Task inputs: Begin

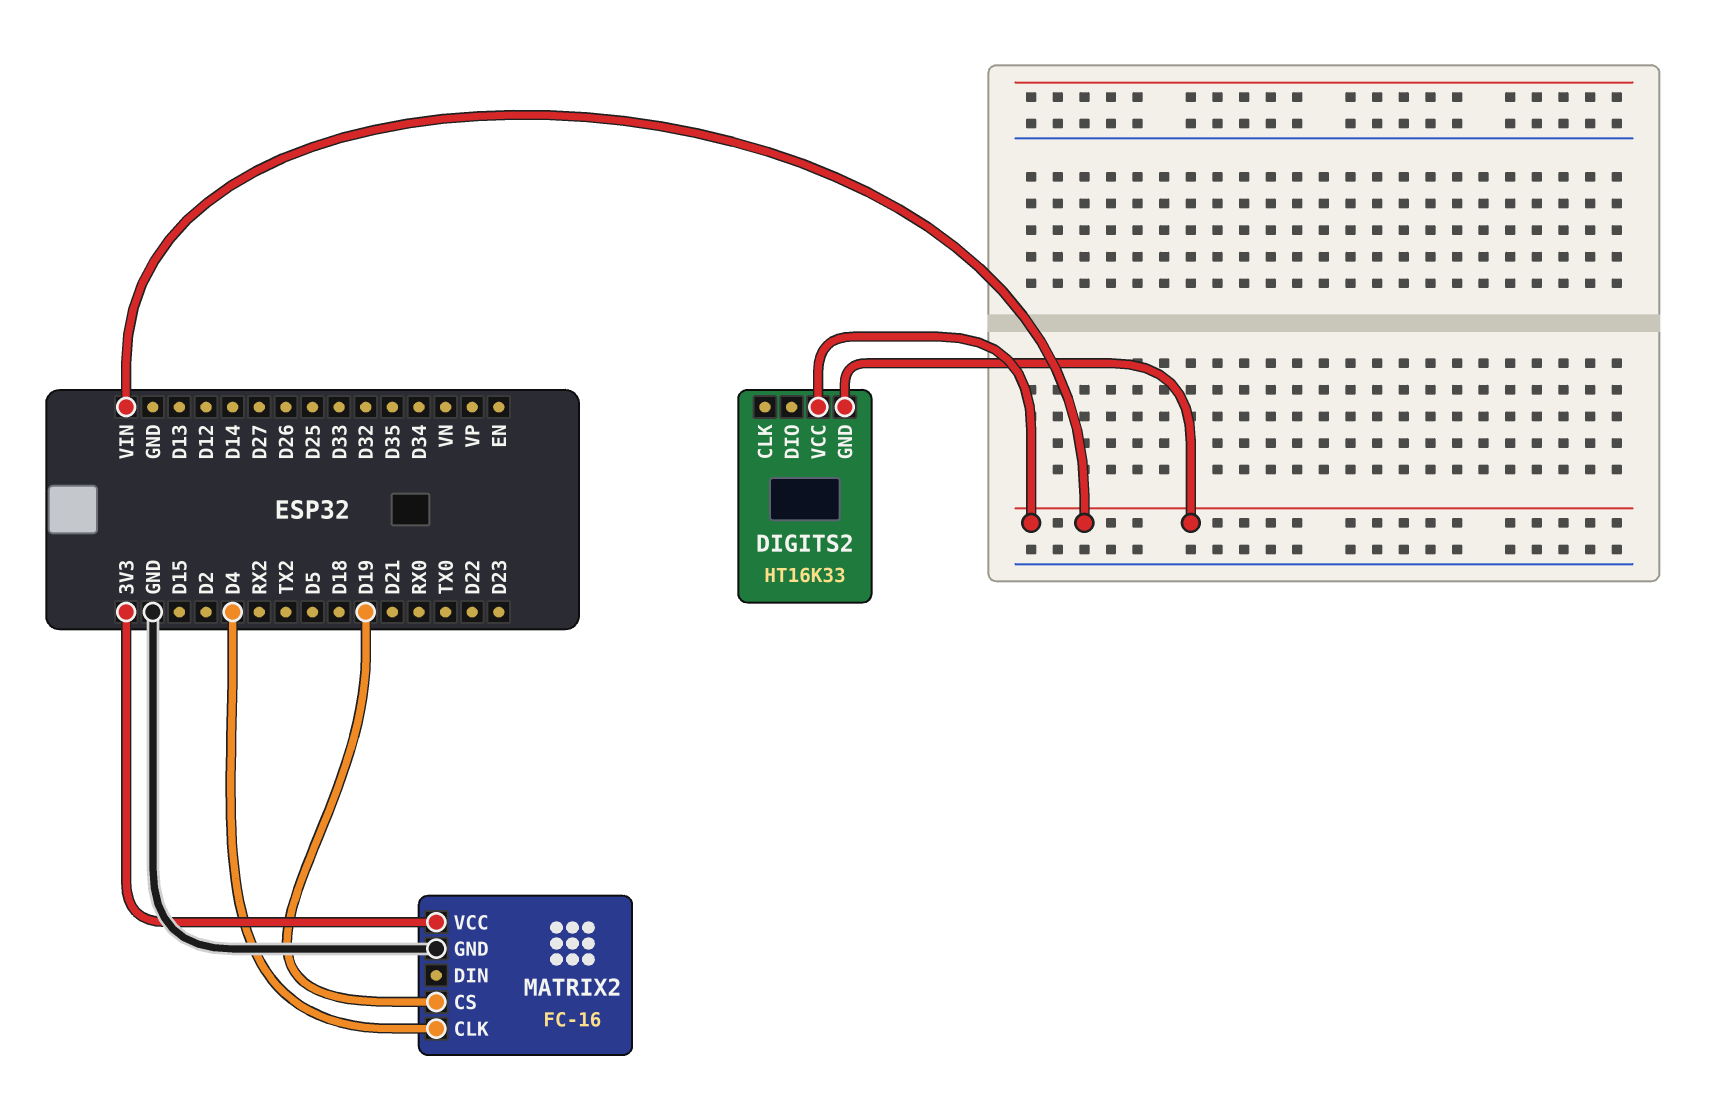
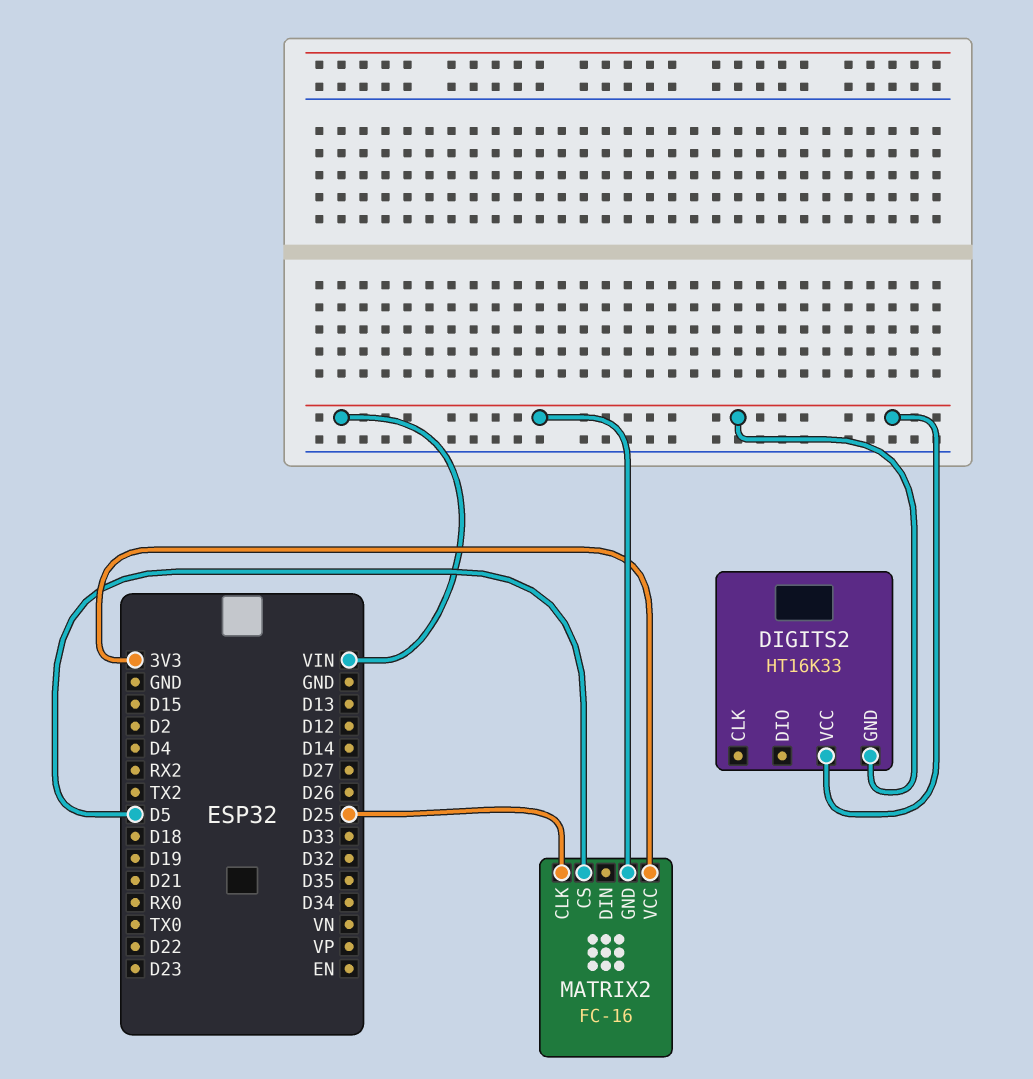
MATRIX2 pin CLK: D4 -> D25
MATRIX2 pin CS: D19 -> D5
MATRIX2 pin GND: GND -> VIN

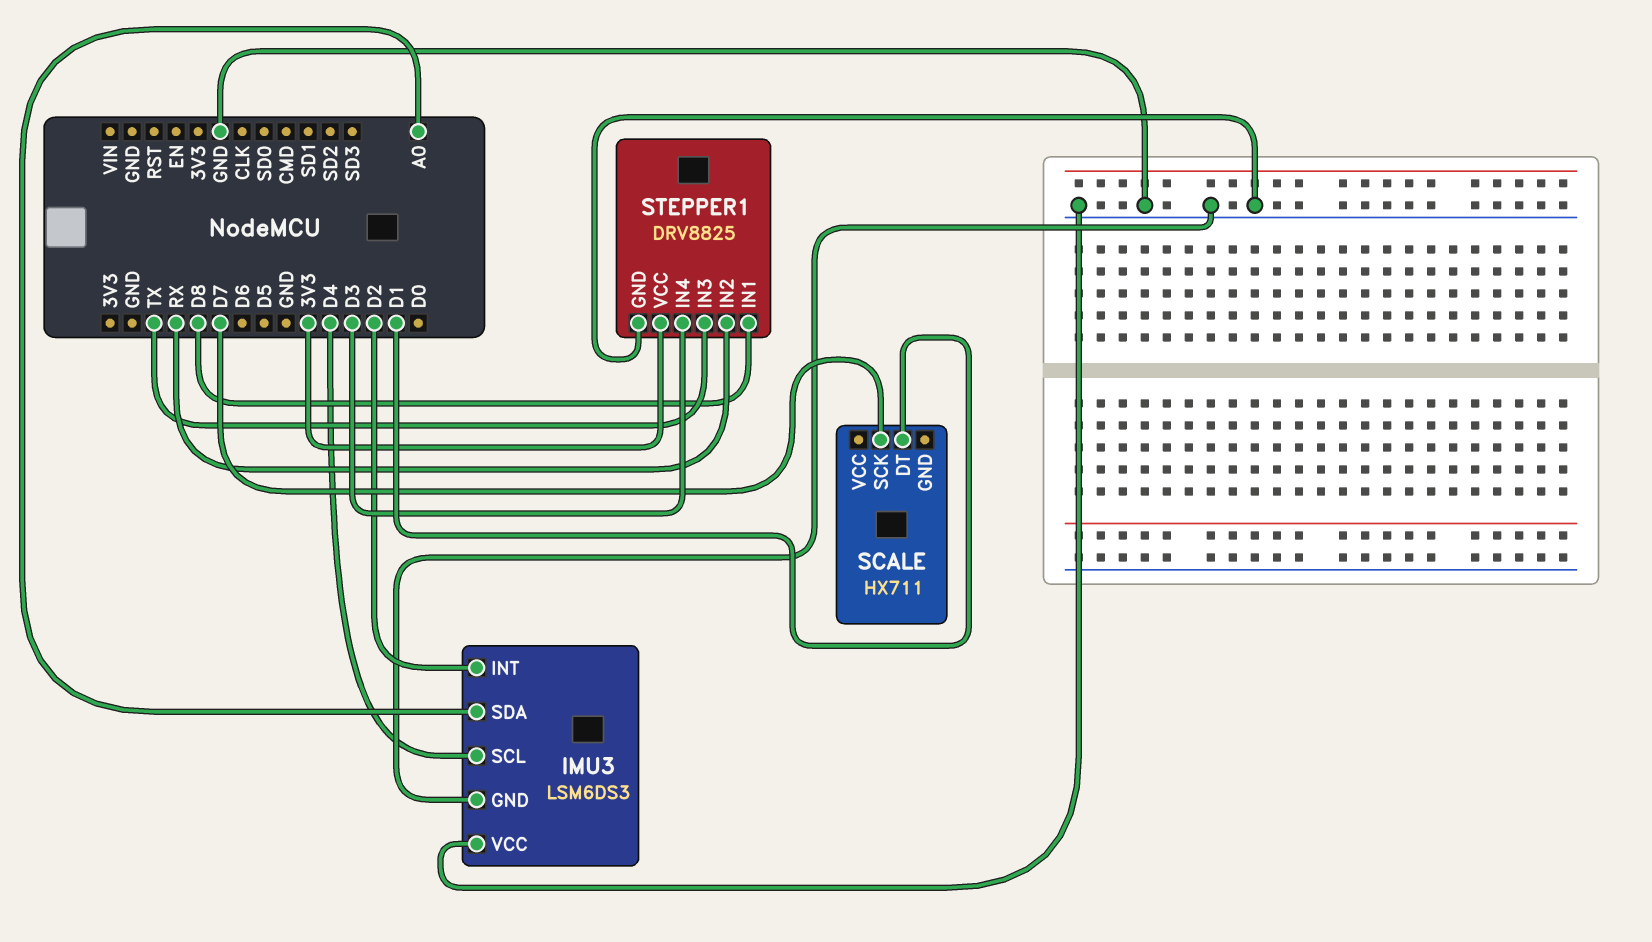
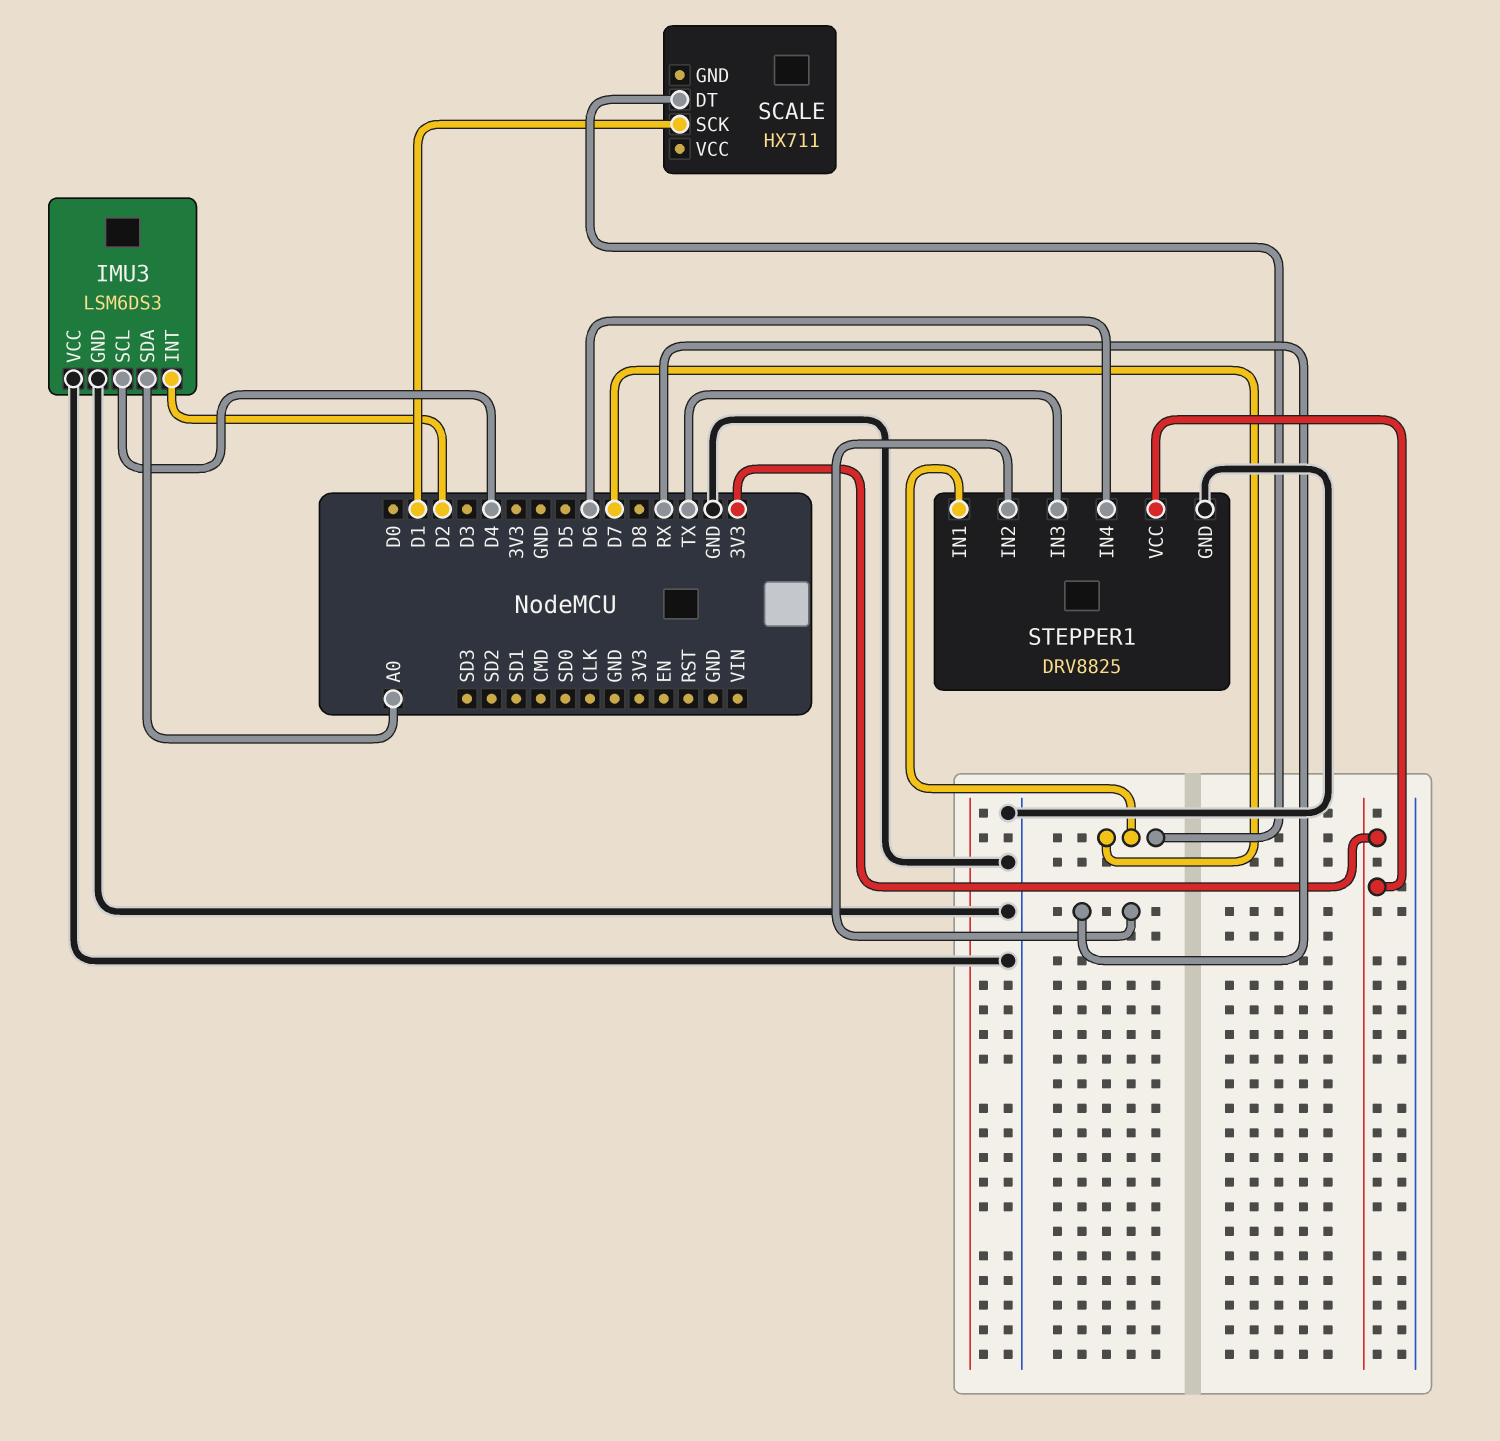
SCALE pin DT: D1 -> D7
SCALE pin SCK: D7 -> D1
STEPPER1 pin IN1: D8 -> D7
STEPPER1 pin IN4: D3 -> D6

Task inputs: End

**Aim of the task:** Copy all the lines of data exactly as they appear, dropping any images.

**Output below:**
MATRIX2 pin CLK: D4 -> D25
MATRIX2 pin CS: D19 -> D5
MATRIX2 pin GND: GND -> VIN

SCALE pin DT: D1 -> D7
SCALE pin SCK: D7 -> D1
STEPPER1 pin IN1: D8 -> D7
STEPPER1 pin IN4: D3 -> D6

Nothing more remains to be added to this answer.